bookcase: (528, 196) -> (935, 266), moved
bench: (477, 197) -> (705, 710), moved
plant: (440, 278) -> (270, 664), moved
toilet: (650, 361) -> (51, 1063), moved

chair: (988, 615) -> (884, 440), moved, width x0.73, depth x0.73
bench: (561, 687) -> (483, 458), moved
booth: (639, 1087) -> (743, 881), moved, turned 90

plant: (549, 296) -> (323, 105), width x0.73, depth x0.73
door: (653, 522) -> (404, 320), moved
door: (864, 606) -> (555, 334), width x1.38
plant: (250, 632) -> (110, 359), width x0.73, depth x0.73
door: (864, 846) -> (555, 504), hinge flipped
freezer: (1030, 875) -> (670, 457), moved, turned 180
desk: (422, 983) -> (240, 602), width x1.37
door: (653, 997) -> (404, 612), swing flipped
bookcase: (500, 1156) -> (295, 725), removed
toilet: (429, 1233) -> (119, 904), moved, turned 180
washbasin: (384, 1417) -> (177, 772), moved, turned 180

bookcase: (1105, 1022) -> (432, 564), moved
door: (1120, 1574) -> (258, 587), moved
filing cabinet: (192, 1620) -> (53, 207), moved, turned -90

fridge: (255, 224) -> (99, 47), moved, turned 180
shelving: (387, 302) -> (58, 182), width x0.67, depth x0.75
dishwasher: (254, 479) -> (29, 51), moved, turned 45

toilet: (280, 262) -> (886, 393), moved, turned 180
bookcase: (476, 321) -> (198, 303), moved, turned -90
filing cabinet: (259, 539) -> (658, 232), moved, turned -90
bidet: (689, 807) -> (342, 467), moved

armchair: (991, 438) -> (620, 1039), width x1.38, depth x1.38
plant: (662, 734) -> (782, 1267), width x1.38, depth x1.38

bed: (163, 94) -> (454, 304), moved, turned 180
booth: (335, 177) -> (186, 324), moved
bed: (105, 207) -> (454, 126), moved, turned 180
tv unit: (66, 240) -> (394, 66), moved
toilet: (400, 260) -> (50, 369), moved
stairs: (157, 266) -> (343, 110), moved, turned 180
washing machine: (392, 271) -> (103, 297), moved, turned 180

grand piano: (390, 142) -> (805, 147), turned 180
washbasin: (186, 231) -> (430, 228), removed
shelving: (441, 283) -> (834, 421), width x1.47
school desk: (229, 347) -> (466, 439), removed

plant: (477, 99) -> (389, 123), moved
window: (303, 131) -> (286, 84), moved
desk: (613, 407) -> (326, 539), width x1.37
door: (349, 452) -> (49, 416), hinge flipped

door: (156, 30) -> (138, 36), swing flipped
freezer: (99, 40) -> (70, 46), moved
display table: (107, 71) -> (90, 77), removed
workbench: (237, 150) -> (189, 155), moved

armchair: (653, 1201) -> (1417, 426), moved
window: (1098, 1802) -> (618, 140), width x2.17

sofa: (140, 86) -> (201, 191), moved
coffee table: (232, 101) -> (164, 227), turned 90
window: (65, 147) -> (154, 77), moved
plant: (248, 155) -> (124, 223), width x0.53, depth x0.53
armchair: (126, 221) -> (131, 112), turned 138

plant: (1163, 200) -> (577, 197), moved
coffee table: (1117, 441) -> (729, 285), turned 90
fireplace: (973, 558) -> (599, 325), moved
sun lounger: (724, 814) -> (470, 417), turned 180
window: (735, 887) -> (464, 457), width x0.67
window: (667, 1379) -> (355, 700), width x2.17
######
ASSIGNMENT:
Repeat every line of the data word for word until you have repeated the line that contains "fridge: (255, 224)", which is the last one to include.

EXERCISE RESULT:
bookcase: (528, 196) -> (935, 266), moved
bench: (477, 197) -> (705, 710), moved
plant: (440, 278) -> (270, 664), moved
toilet: (650, 361) -> (51, 1063), moved

chair: (988, 615) -> (884, 440), moved, width x0.73, depth x0.73
bench: (561, 687) -> (483, 458), moved
booth: (639, 1087) -> (743, 881), moved, turned 90

plant: (549, 296) -> (323, 105), width x0.73, depth x0.73
door: (653, 522) -> (404, 320), moved
door: (864, 606) -> (555, 334), width x1.38
plant: (250, 632) -> (110, 359), width x0.73, depth x0.73
door: (864, 846) -> (555, 504), hinge flipped
freezer: (1030, 875) -> (670, 457), moved, turned 180
desk: (422, 983) -> (240, 602), width x1.37
door: (653, 997) -> (404, 612), swing flipped
bookcase: (500, 1156) -> (295, 725), removed
toilet: (429, 1233) -> (119, 904), moved, turned 180
washbasin: (384, 1417) -> (177, 772), moved, turned 180

bookcase: (1105, 1022) -> (432, 564), moved
door: (1120, 1574) -> (258, 587), moved
filing cabinet: (192, 1620) -> (53, 207), moved, turned -90

fridge: (255, 224) -> (99, 47), moved, turned 180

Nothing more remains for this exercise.